[Records from a collection]
=== Begin Enclosure ===
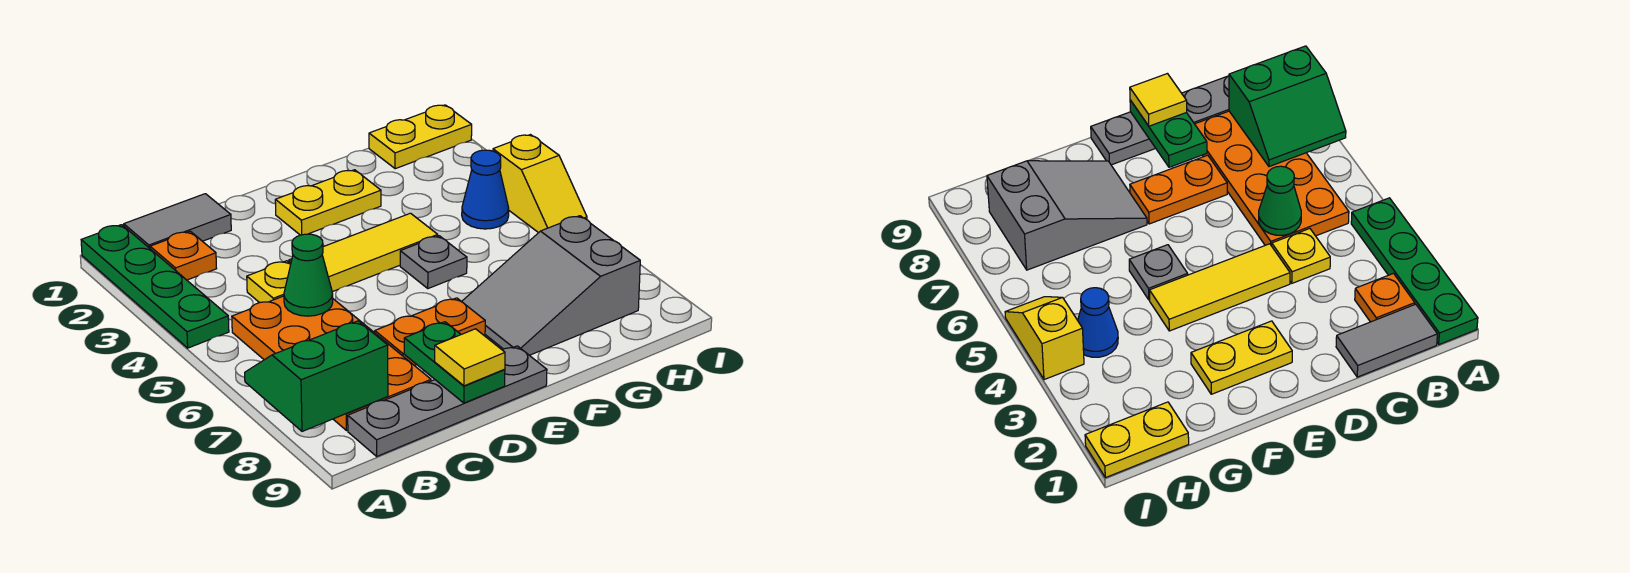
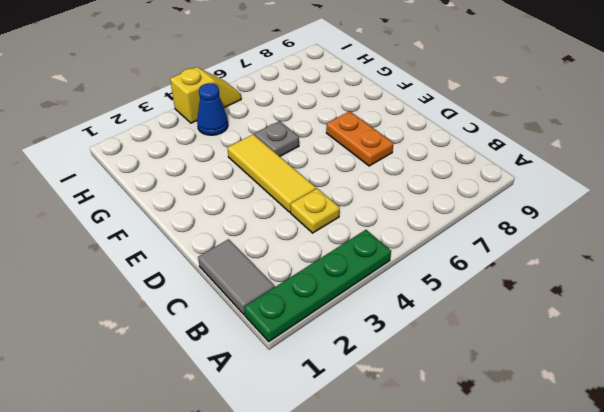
none -> orange plate B2 level 1
none -> orange plate B5:C8 level 1
none -> grey plate B9:E9 level 1

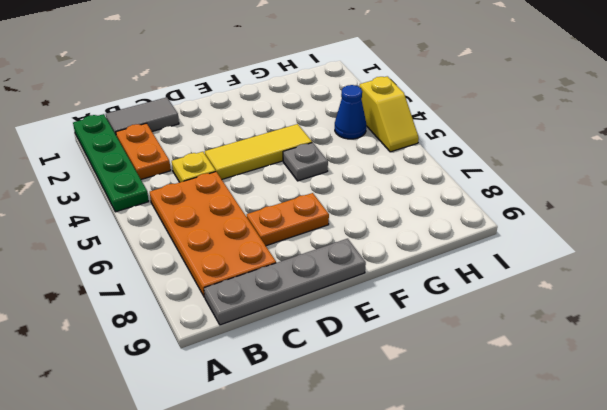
orange plate B2:B3 level 1 -> orange plate B2 level 1
none -> yellow plate E2:F2 level 1
none -> grey slope F7:H8 level 1 top H
none -> yellow plate H1:I1 level 1

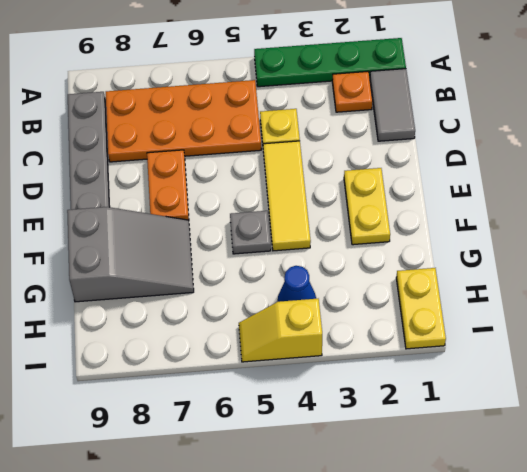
grey slope F7:G9 level 1 top 9 -> grey slope F7:H8 level 1 top H
none -> green slope A7:B8 level 2 top 8
none -> green cone C5 level 2
none -> green plate D8:D9 level 2

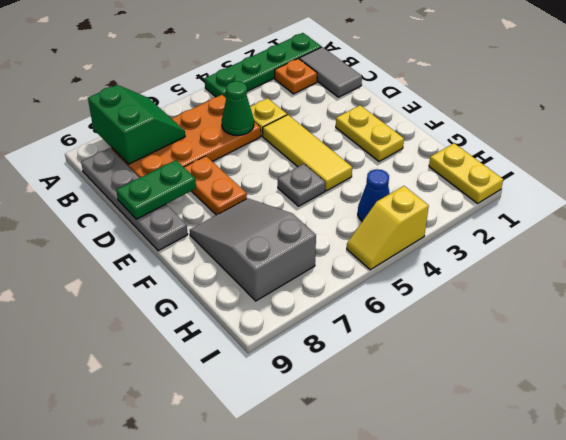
none -> yellow tile D9 level 3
=== End Enclosure ===
• _WORK TASK_
Please count up the lines above that include the string "yellow" and respond with the total alone.

• _EXERCISE ANSWER_
3